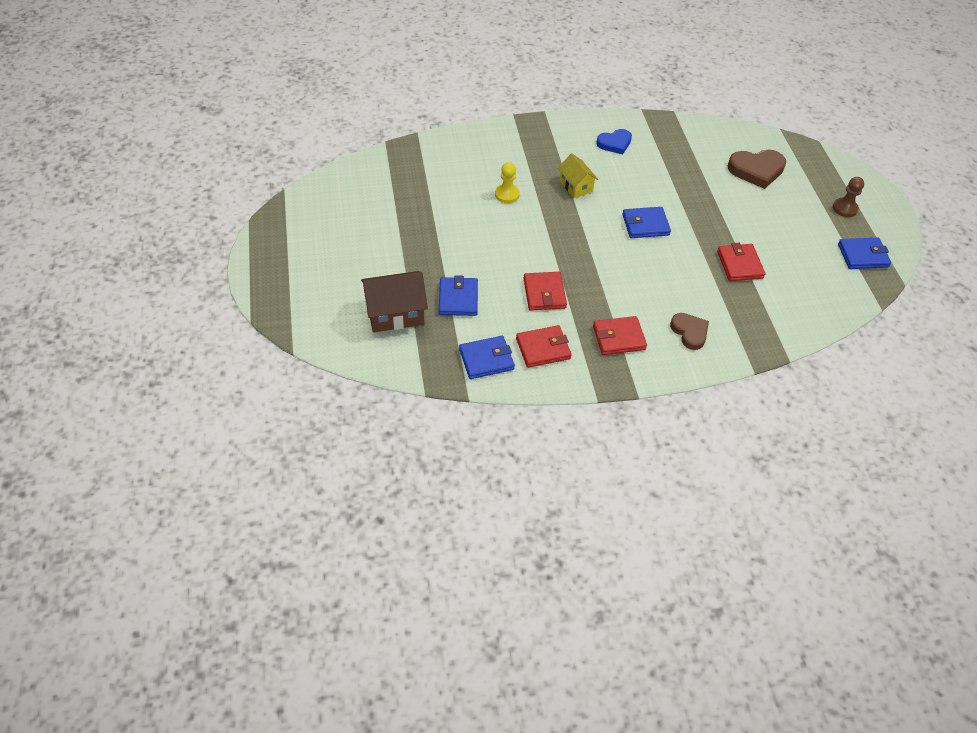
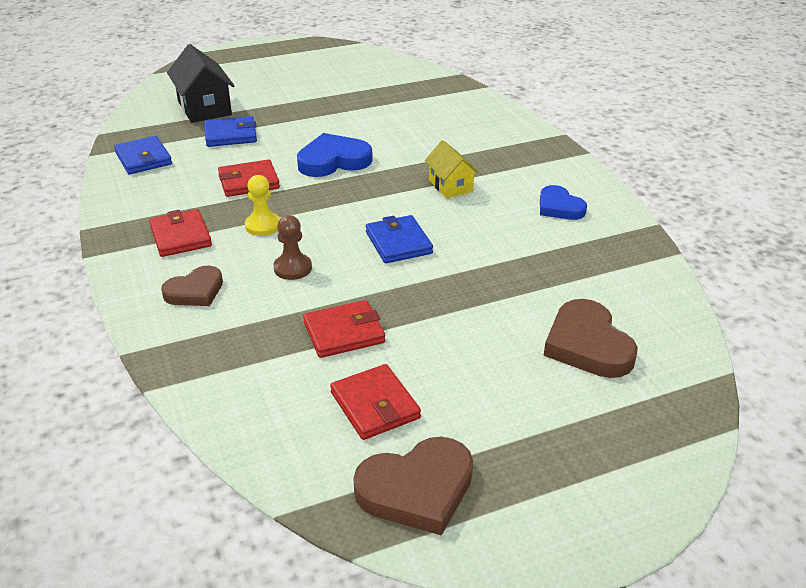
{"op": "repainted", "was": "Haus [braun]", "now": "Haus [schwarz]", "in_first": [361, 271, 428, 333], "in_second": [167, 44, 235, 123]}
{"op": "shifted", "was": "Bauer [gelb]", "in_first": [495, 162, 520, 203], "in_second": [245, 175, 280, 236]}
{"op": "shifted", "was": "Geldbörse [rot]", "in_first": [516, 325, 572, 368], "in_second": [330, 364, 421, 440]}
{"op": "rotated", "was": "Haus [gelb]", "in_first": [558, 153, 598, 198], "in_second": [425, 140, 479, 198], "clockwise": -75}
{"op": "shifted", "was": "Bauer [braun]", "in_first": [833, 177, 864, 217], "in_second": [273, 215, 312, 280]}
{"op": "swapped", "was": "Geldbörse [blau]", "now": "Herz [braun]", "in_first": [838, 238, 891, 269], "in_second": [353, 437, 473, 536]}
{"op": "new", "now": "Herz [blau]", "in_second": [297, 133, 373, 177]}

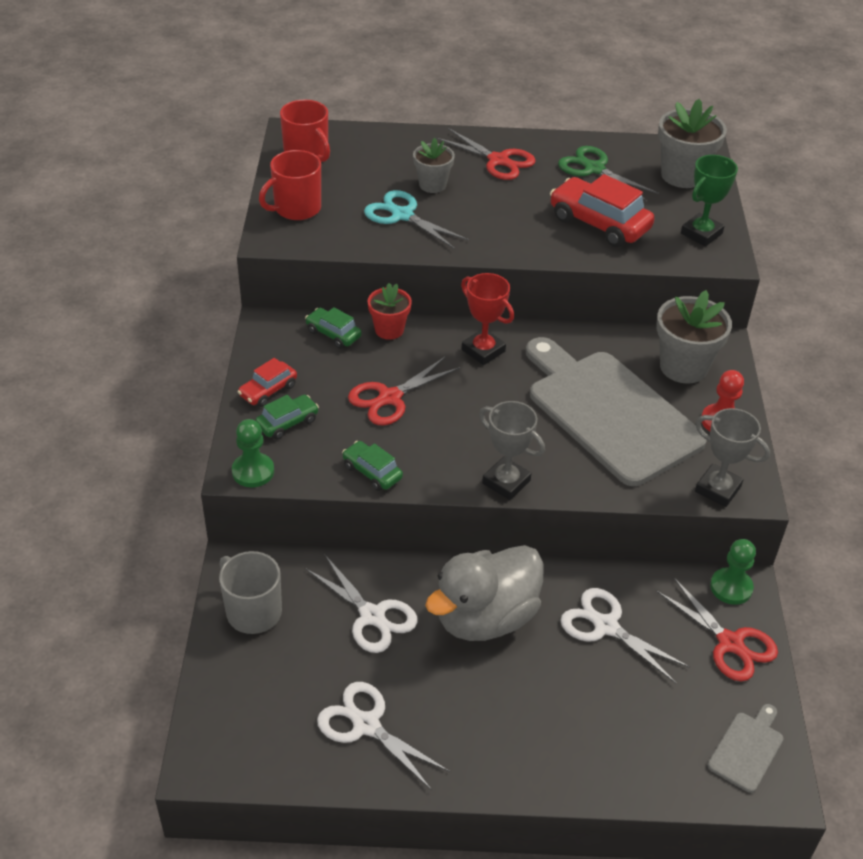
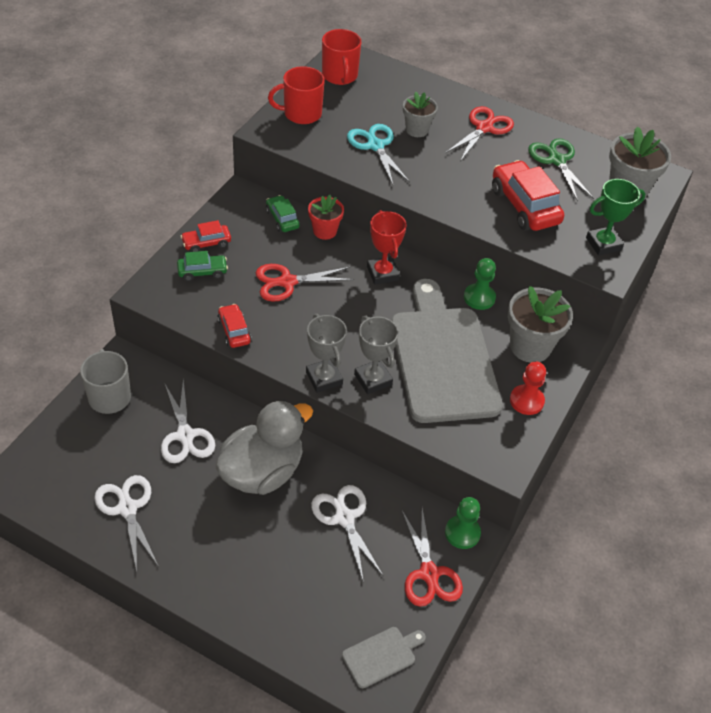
{"op": "shifted", "was": "Bauer [grün]", "in_first": [232, 419, 274, 487], "in_second": [464, 258, 496, 310]}
{"op": "repainted", "was": "Auto [grün]", "now": "Auto [rot]", "in_first": [342, 441, 403, 491], "in_second": [217, 304, 252, 348]}
{"op": "rotated", "was": "Ente [grau]", "in_first": [425, 545, 544, 641], "in_second": [216, 400, 313, 495], "clockwise": 150}
{"op": "rotated", "was": "Schere [rot]", "in_first": [436, 128, 536, 180], "in_second": [445, 106, 514, 161], "clockwise": -120}
{"op": "shifted", "was": "Pokal [grau]", "in_first": [695, 408, 770, 507], "in_second": [354, 316, 399, 394]}

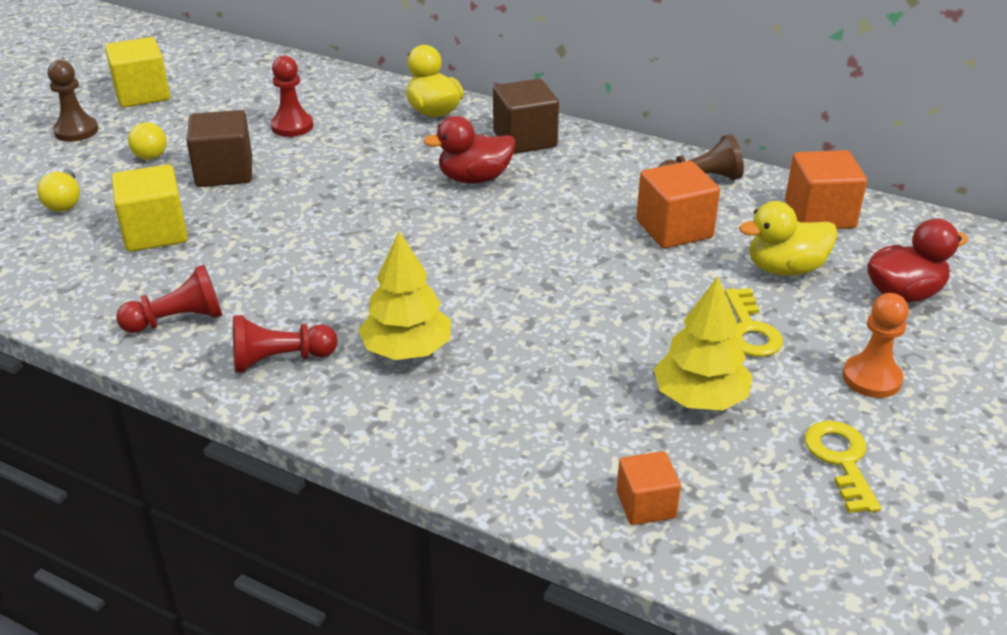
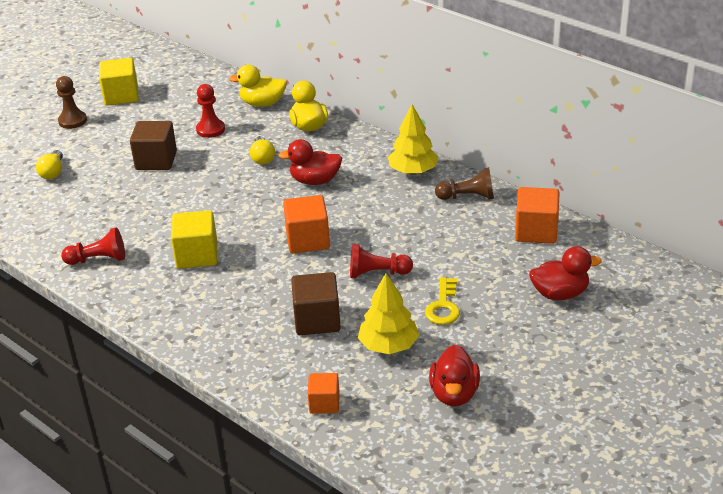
{"op": "shifted", "was": "Kubus [gelb]", "in_first": [111, 164, 188, 252], "in_second": [171, 210, 217, 269]}
{"op": "shifted", "was": "Glühbirne [gelb]", "in_first": [128, 122, 167, 160], "in_second": [250, 136, 275, 165]}
{"op": "shifted", "was": "Bauer [rot]", "in_first": [233, 315, 338, 373], "in_second": [350, 244, 413, 278]}
{"op": "shifted", "was": "Baum [gelb]", "in_first": [358, 232, 451, 360], "in_second": [388, 104, 439, 174]}
{"op": "shifted", "was": "Kubus [braun]", "in_first": [493, 79, 559, 154], "in_second": [291, 272, 341, 335]}
{"op": "shifted", "was": "Kubus [orange]", "in_first": [636, 161, 720, 248], "in_second": [283, 195, 330, 253]}
{"op": "shifted", "was": "Ente [gelb]", "in_first": [739, 201, 838, 276], "in_second": [229, 65, 287, 107]}
{"op": "swapped", "was": "Schlüssel [gelb]", "now": "Ente [rot]", "in_first": [804, 421, 881, 513], "in_second": [429, 345, 480, 407]}
{"op": "gone", "was": "Bauer [orange]", "in_first": [843, 293, 909, 398]}

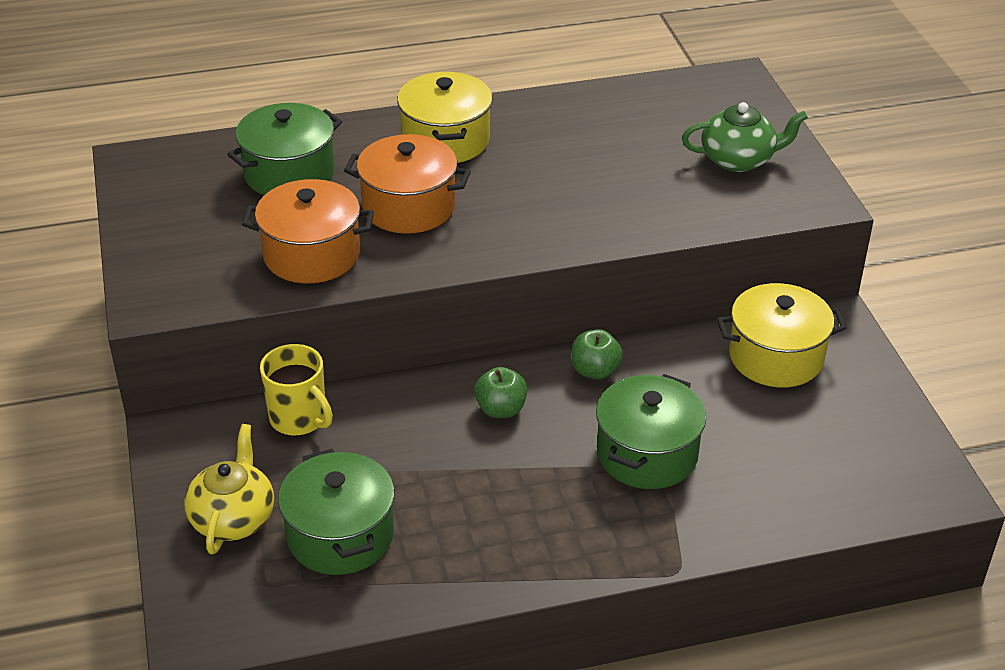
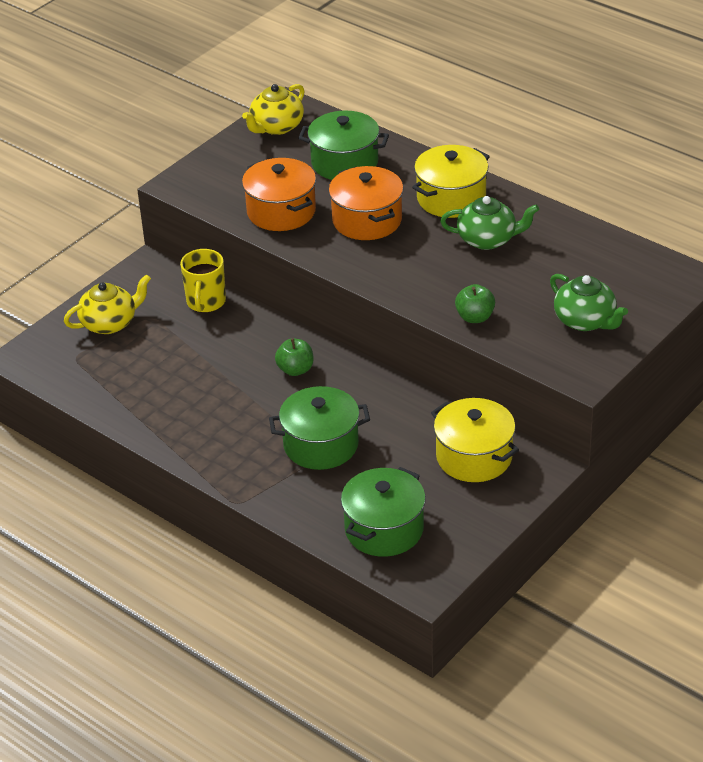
{"op": "shifted", "was": "Kochtopf [grün]", "in_first": [278, 449, 395, 575], "in_second": [341, 467, 426, 557]}
{"op": "shifted", "was": "Apfel [grün]", "in_first": [571, 329, 623, 379], "in_second": [455, 284, 495, 323]}
{"op": "new", "now": "Teekanne [gelb]", "in_second": [242, 84, 304, 135]}
{"op": "new", "now": "Teekanne [grün]", "in_second": [440, 196, 539, 250]}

....

Task directions: Every line above in which the word "Haus" is present must be copied into the answer.

Exercise output:
{"op": "repainted", "was": "Haus [braun]", "now": "Haus [schwarz]", "in_first": [361, 271, 428, 333], "in_second": [167, 44, 235, 123]}
{"op": "rotated", "was": "Haus [gelb]", "in_first": [558, 153, 598, 198], "in_second": [425, 140, 479, 198], "clockwise": -75}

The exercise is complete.